BEGIN AVAILABLE DATA

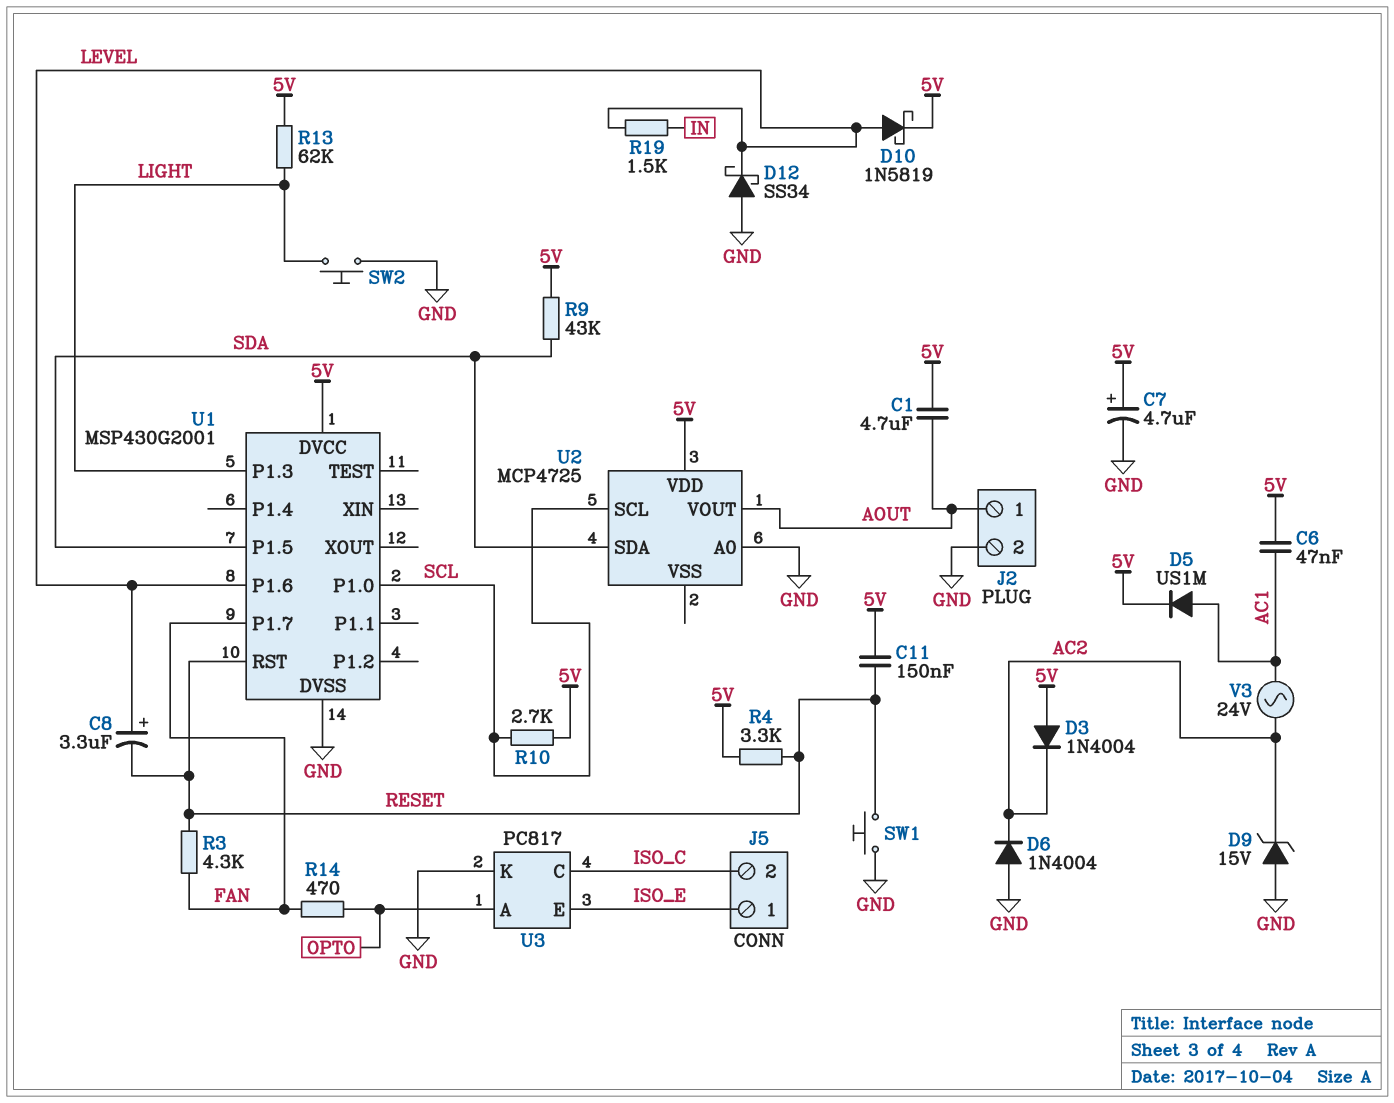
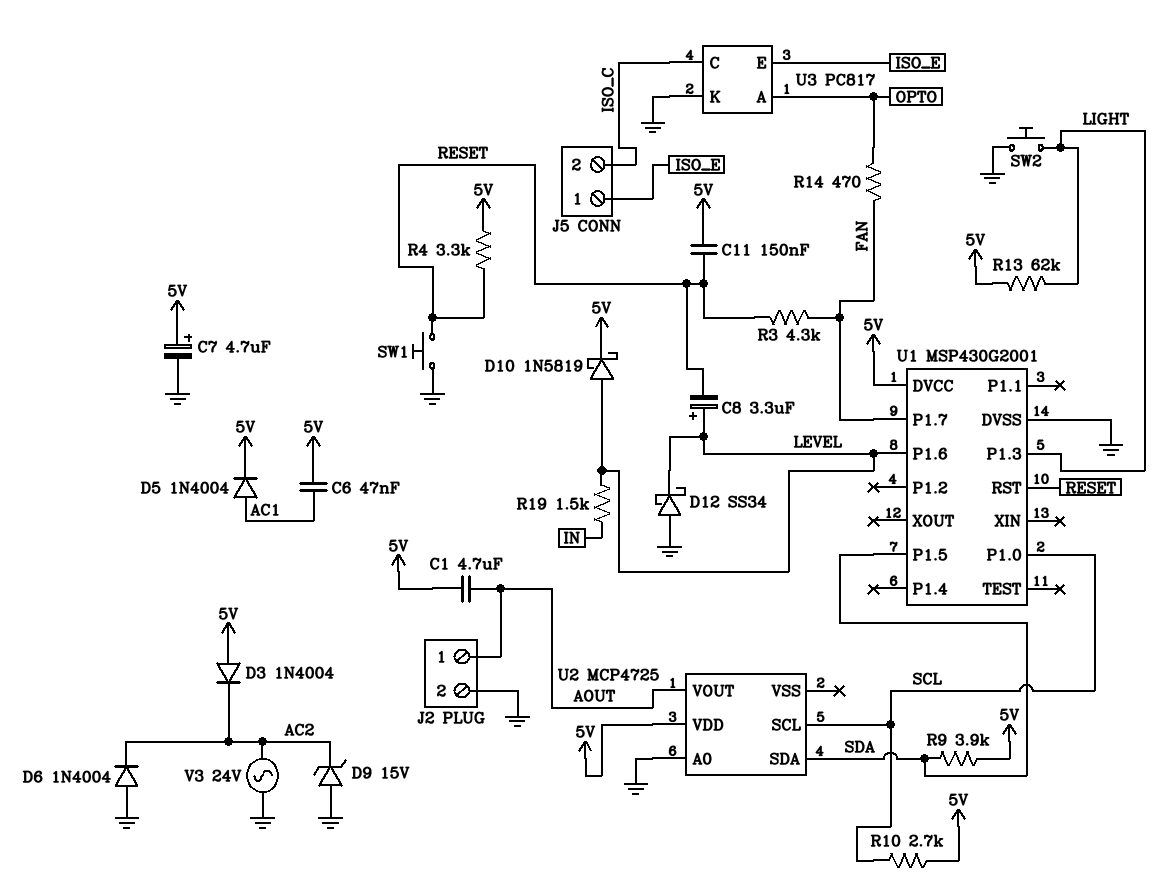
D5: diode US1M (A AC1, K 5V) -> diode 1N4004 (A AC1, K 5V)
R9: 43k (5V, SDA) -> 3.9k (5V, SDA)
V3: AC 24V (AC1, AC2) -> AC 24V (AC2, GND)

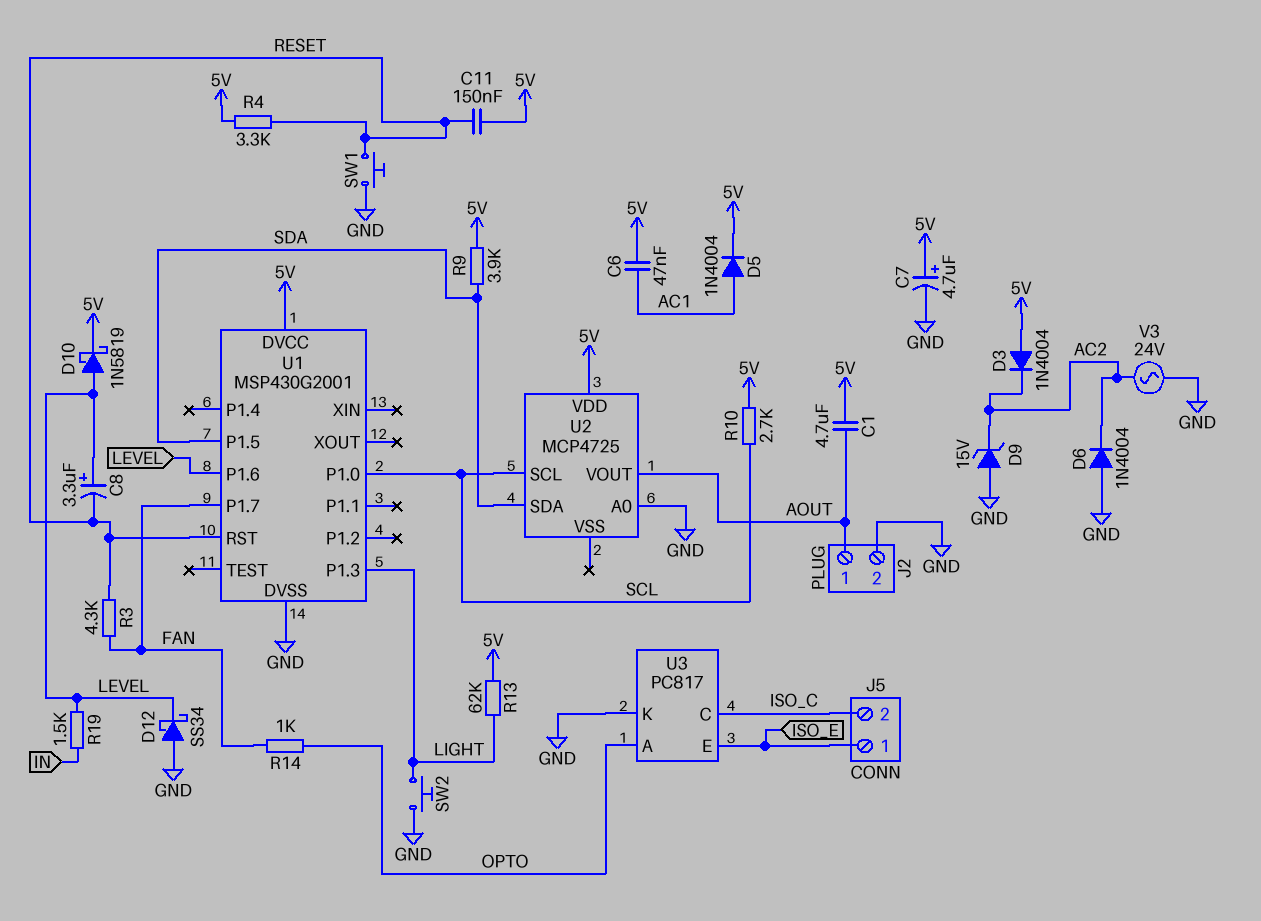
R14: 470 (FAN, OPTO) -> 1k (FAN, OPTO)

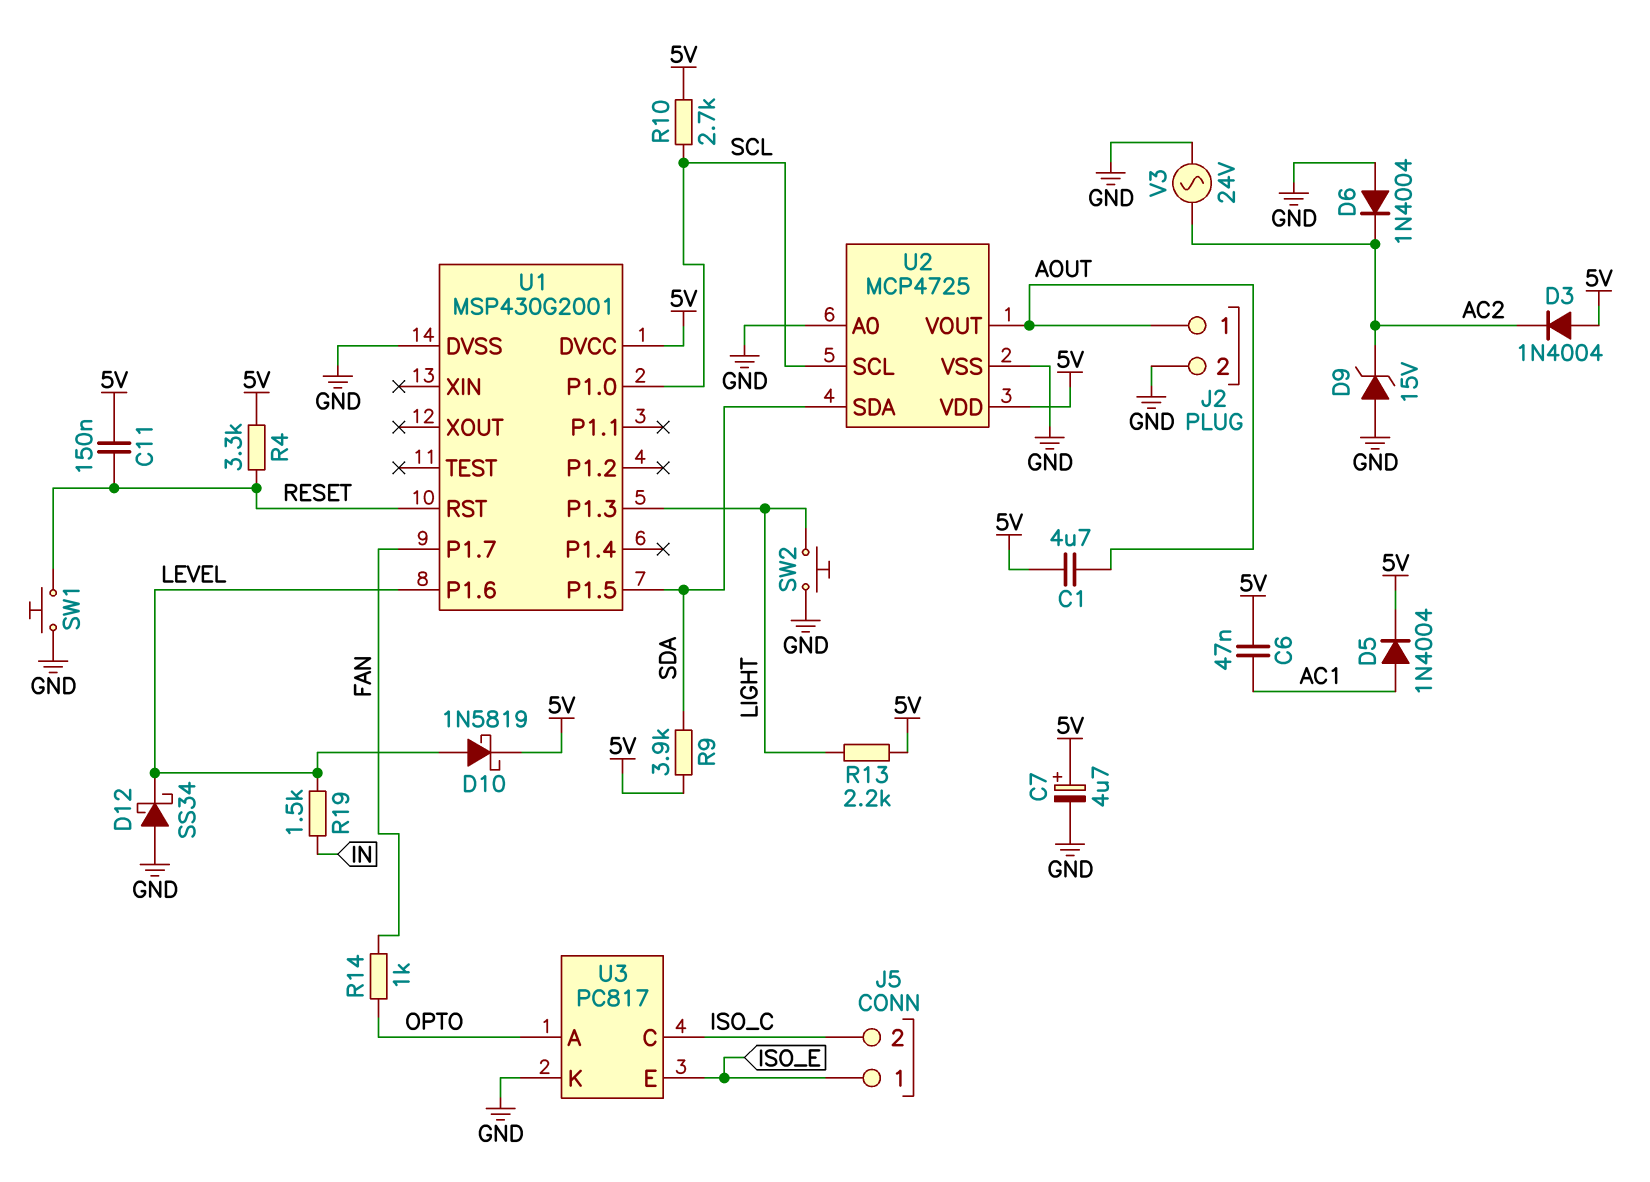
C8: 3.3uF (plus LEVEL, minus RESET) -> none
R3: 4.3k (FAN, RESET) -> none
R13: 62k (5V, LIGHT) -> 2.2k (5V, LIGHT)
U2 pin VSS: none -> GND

END AVAILABLE DATA

PROBLEM STATEMENT:
Copy each line above that contains the word "RESET".

RESPONSE TO THIS EXERCISE:
C8: 3.3uF (plus LEVEL, minus RESET) -> none
R3: 4.3k (FAN, RESET) -> none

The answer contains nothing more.